THE DATA:

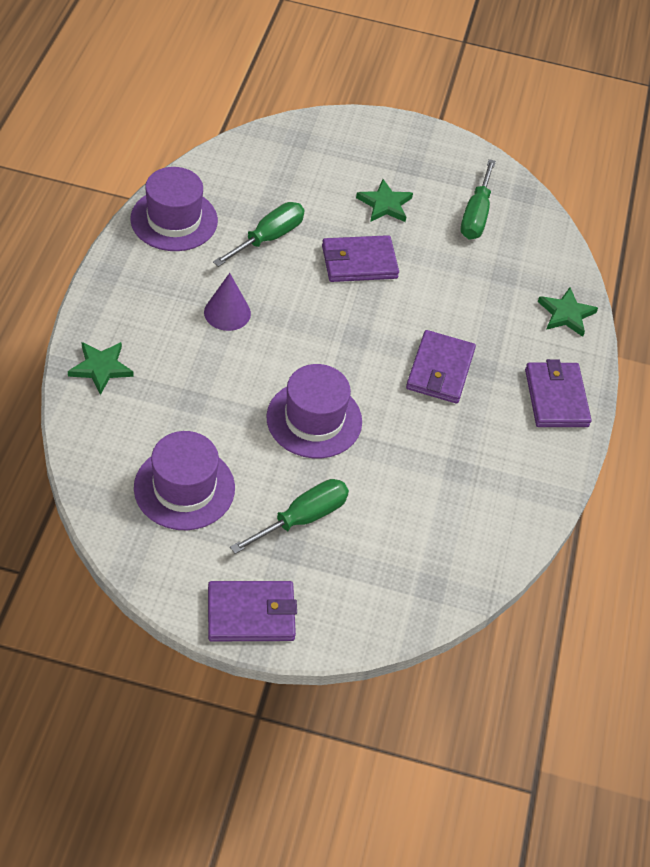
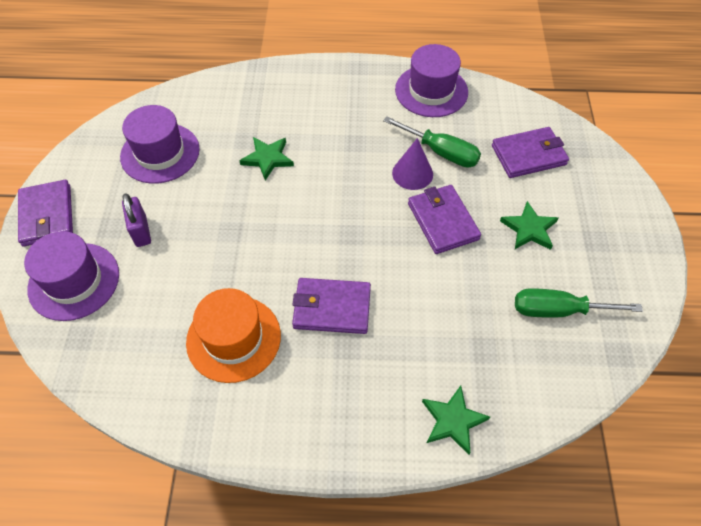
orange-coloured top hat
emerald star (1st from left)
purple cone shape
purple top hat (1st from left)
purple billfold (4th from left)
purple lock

...

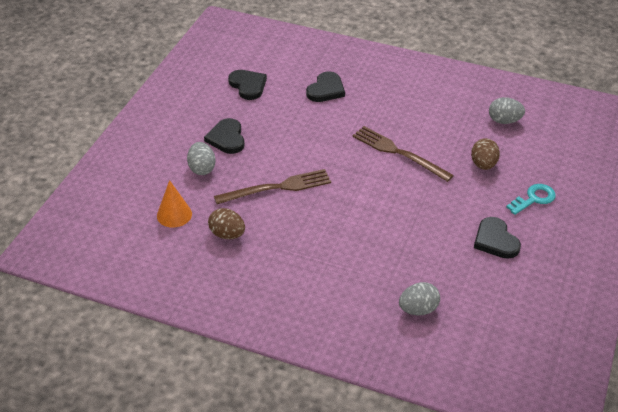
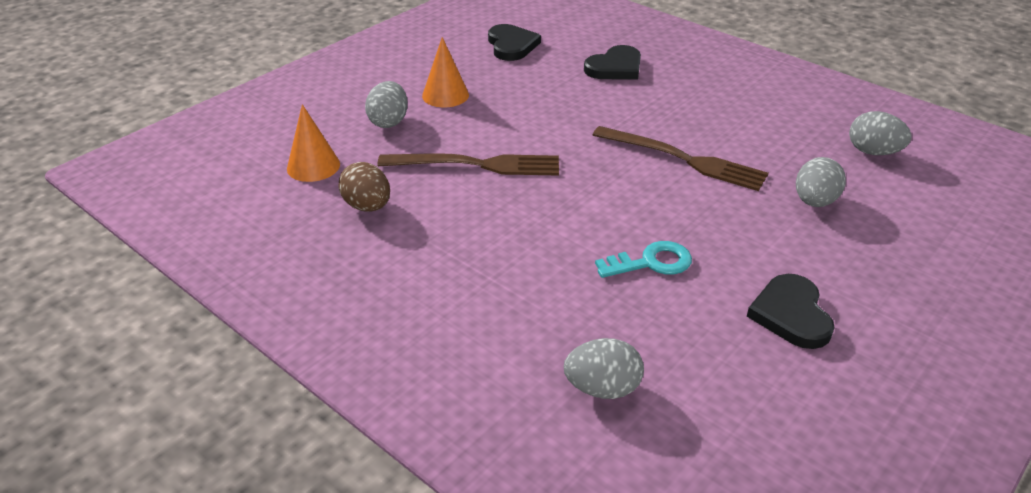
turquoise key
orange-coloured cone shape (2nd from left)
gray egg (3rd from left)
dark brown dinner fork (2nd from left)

INSTRUCTIONS FOR THE TASK: Only one stretch of the records above is wanted: the lines between the one holding "purple cone shape" and the one holding "purple lock", inclusive, reproduced exactly.

RESULT:
purple cone shape
purple top hat (1st from left)
purple billfold (4th from left)
purple lock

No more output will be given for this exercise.